** Opening DATA SECTION block **

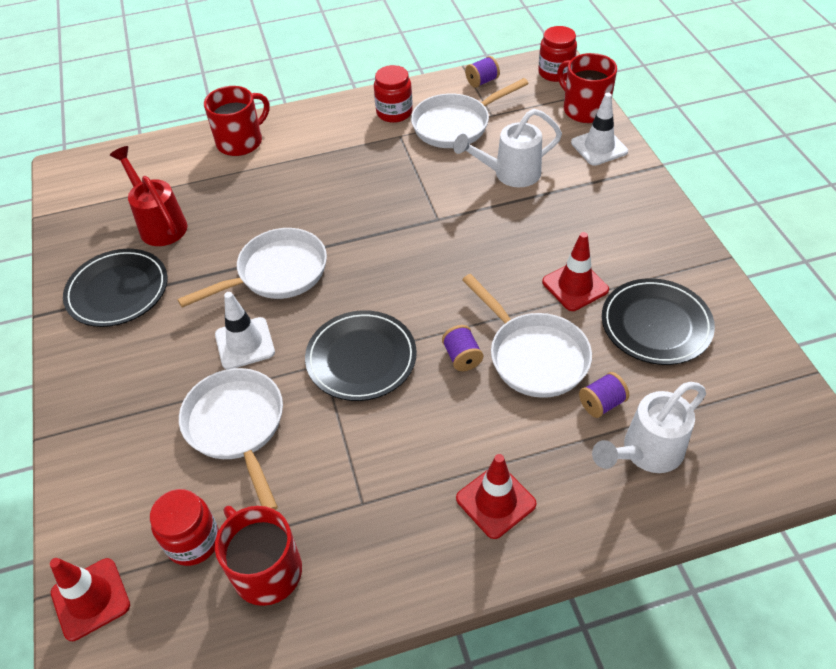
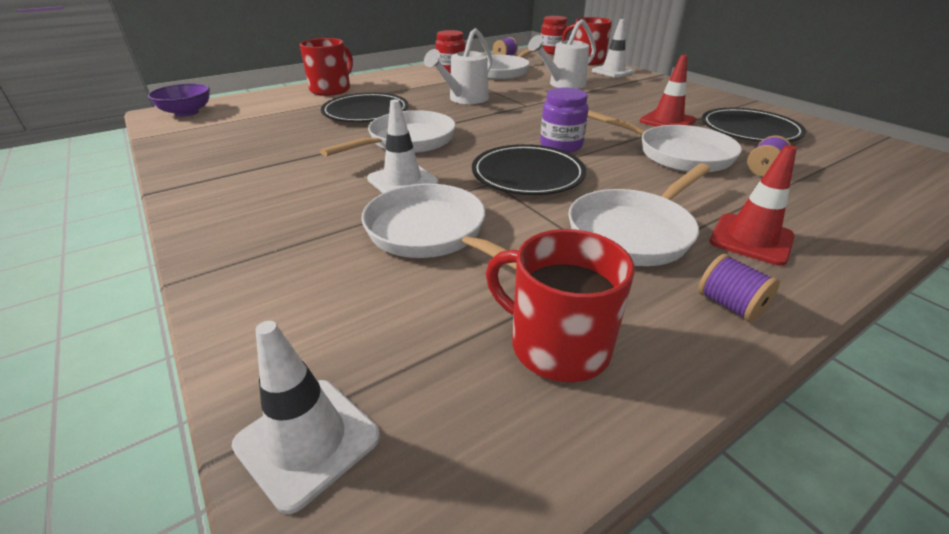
camera: 20 degrees left, 15 degrees down
(87, 171) = (187, 112): none -> purple bowl
(90, 599) = (307, 441): red traffic cone -> white traffic cone
(118, 291) = (243, 168): black plate -> black plate (366, 112)
(159, 223) = (273, 129): red watering can -> none
(193, 541) = (438, 337): red jar -> none
(401, 466) = (633, 232): none -> white pan
(424, 313) = (561, 145): none -> purple jar
(462, 357) = (618, 162): purple spool -> purple spool (729, 305)
(645, 453) = (835, 190): white watering can -> white watering can (464, 99)

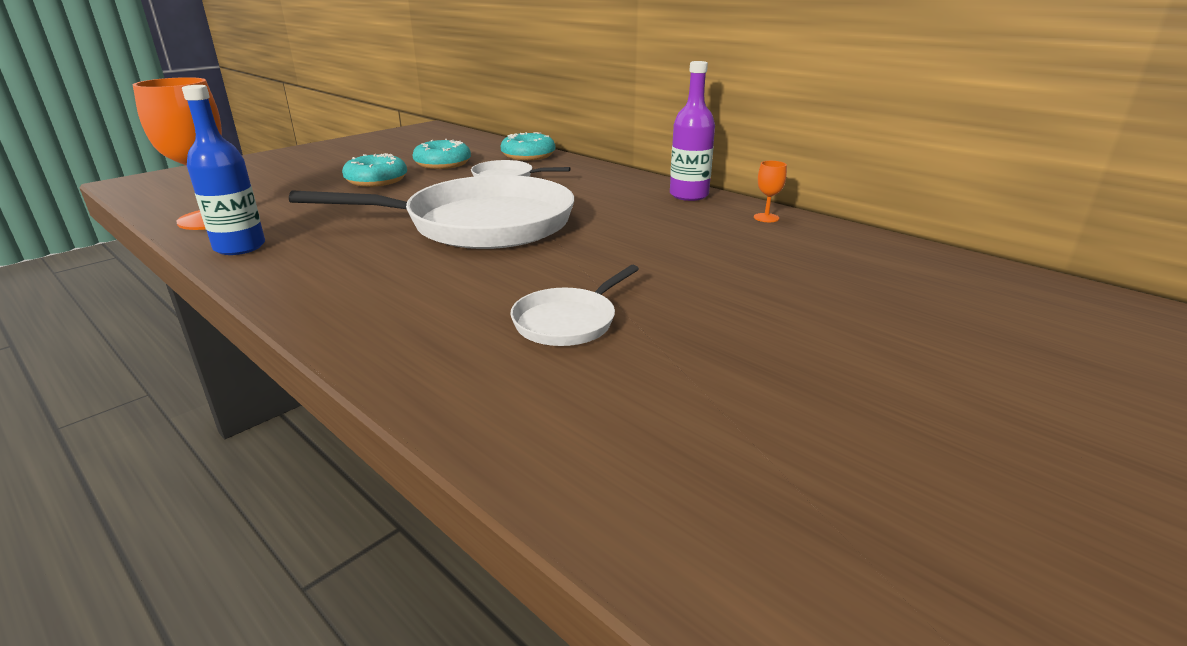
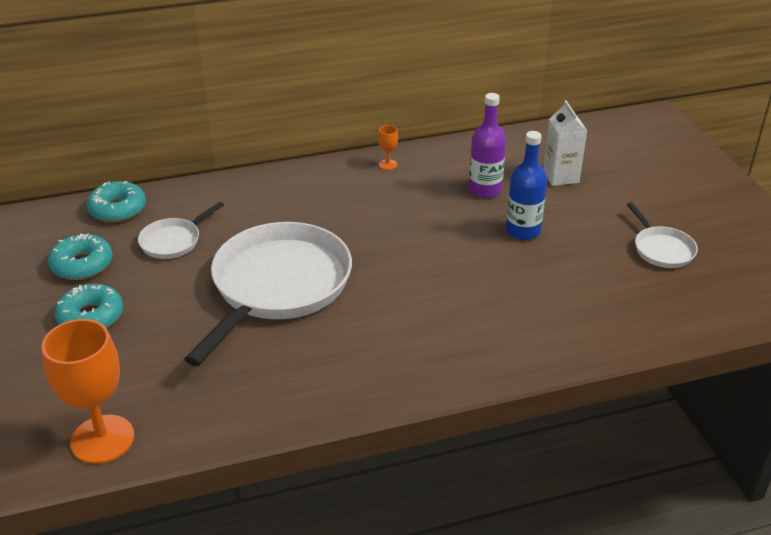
camera: 60 degrees left, 10 degrees up
(239, 247) = (205, 424): blue bottle -> blue bottle (523, 231)
(568, 321) = (469, 297): white pan -> white pan (661, 249)
(689, 195) = (315, 174): purple bottle -> purple bottle (485, 190)
(961, 319) = (560, 176): none -> white carton

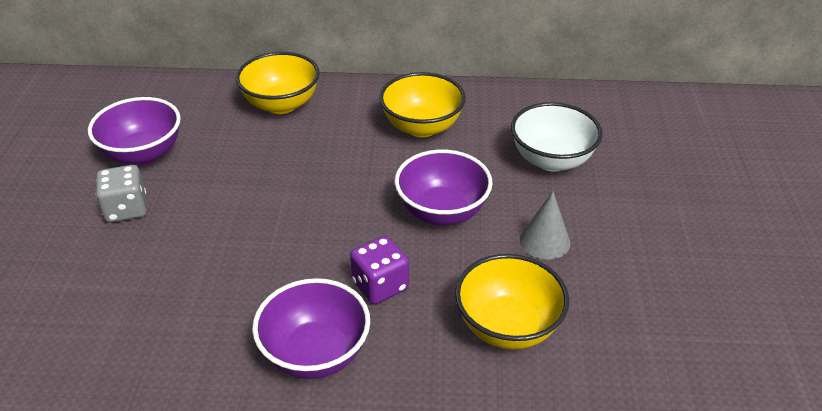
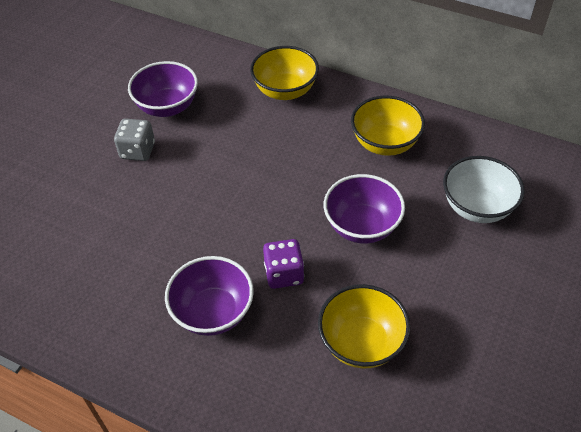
camera: 25 degrees right, 10 degrees up
(545, 241) = (430, 279): grey cone -> none

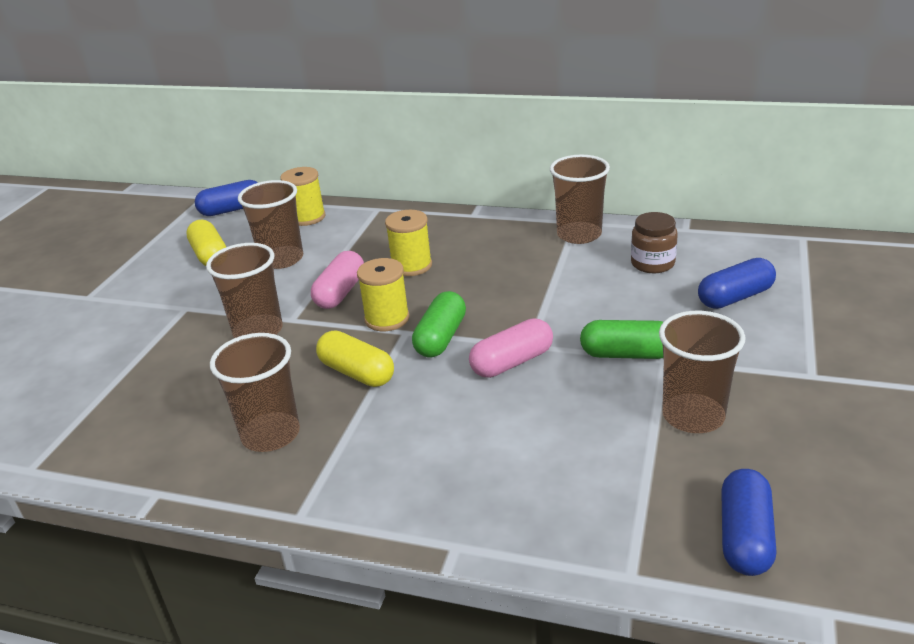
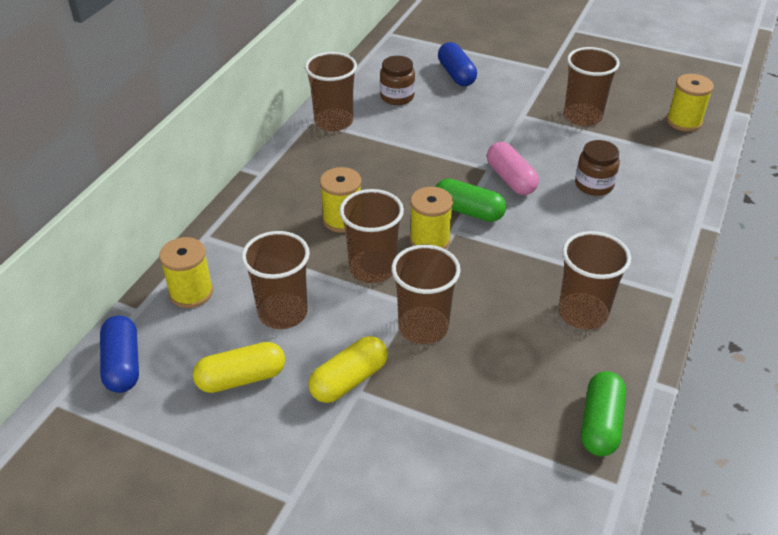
camera: 85 degrees left, 10 degrees up
(340, 292) = (372, 268): pink capsule -> brown cup
(357, 373) = (507, 261): yellow capsule -> yellow capsule (349, 380)
(521, 434) = (594, 185): none -> brown jar
(627, 354) = (512, 128): green capsule -> green capsule (600, 423)
(744, 536) = (684, 121): blue capsule -> yellow spool

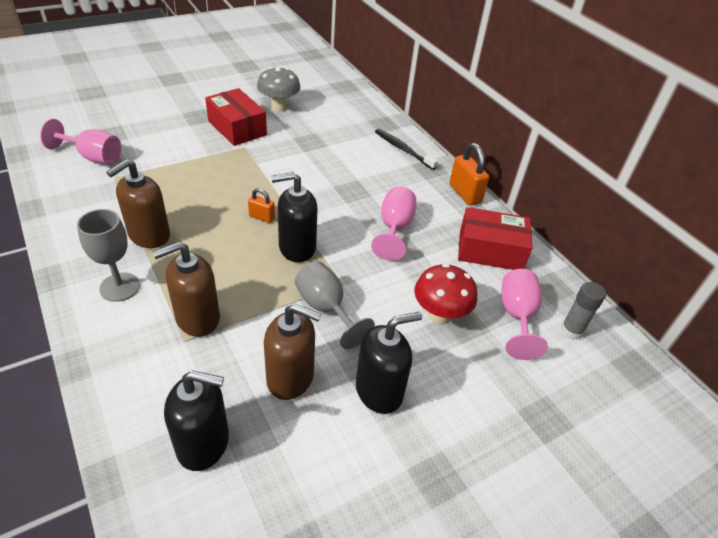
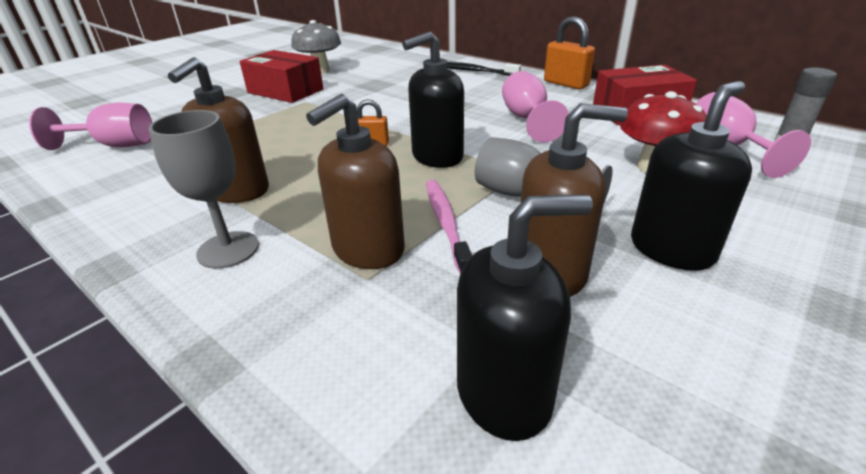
camera: 15 degrees left, 10 degrees down
(258, 314) = (446, 223): none -> pink toothbrush

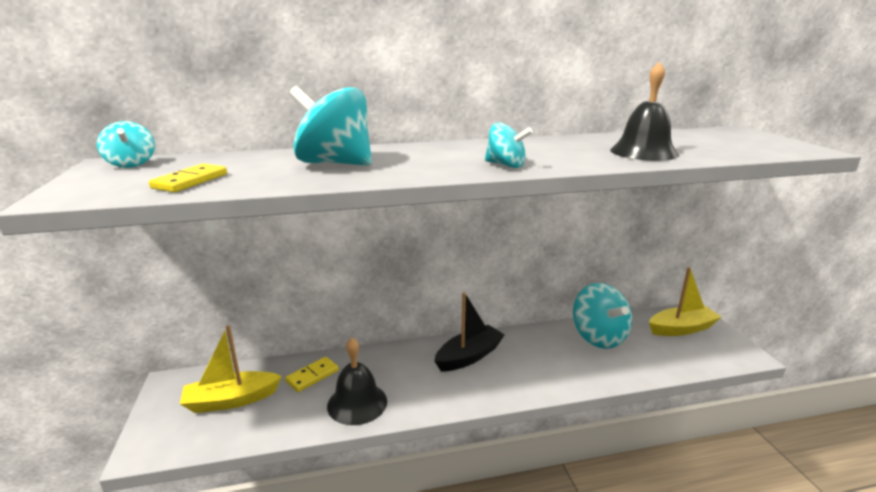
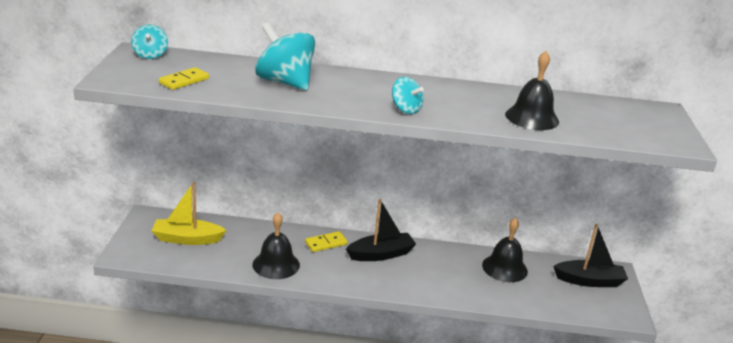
camera: 15 degrees right, 5 degrees up
(312, 376) = (250, 237): yellow domino -> yellow domino (326, 243)
(598, 337) = (504, 268): turquoise spinning top -> black bell
(681, 329) = (589, 281): yellow boat -> black boat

** Closing DATA SECTION block **

Repeat exactly, please: transcribe each entry and leave out the pictures.

camera: 20 degrees left, 15 degrees down
(87, 171) = (187, 112): none -> purple bowl
(90, 599) = (307, 441): red traffic cone -> white traffic cone
(118, 291) = (243, 168): black plate -> black plate (366, 112)
(159, 223) = (273, 129): red watering can -> none
(193, 541) = (438, 337): red jar -> none
(401, 466) = (633, 232): none -> white pan
(424, 313) = (561, 145): none -> purple jar
(462, 357) = (618, 162): purple spool -> purple spool (729, 305)
(645, 453) = (835, 190): white watering can -> white watering can (464, 99)

camera: 60 degrees left, 10 degrees up
(239, 247) = (205, 424): blue bottle -> blue bottle (523, 231)
(568, 321) = (469, 297): white pan -> white pan (661, 249)
(689, 195) = (315, 174): purple bottle -> purple bottle (485, 190)
(961, 319) = (560, 176): none -> white carton

camera: 25 degrees right, 10 degrees up
(545, 241) = (430, 279): grey cone -> none

camera: 85 degrees left, 10 degrees up
(340, 292) = (372, 268): pink capsule -> brown cup
(357, 373) = (507, 261): yellow capsule -> yellow capsule (349, 380)
(521, 434) = (594, 185): none -> brown jar
(627, 354) = (512, 128): green capsule -> green capsule (600, 423)
(744, 536) = (684, 121): blue capsule -> yellow spool

camera: 15 degrees left, 10 degrees down
(258, 314) = (446, 223): none -> pink toothbrush

camera: 15 degrees right, 5 degrees up
(312, 376) = (250, 237): yellow domino -> yellow domino (326, 243)
(598, 337) = (504, 268): turquoise spinning top -> black bell
(681, 329) = (589, 281): yellow boat -> black boat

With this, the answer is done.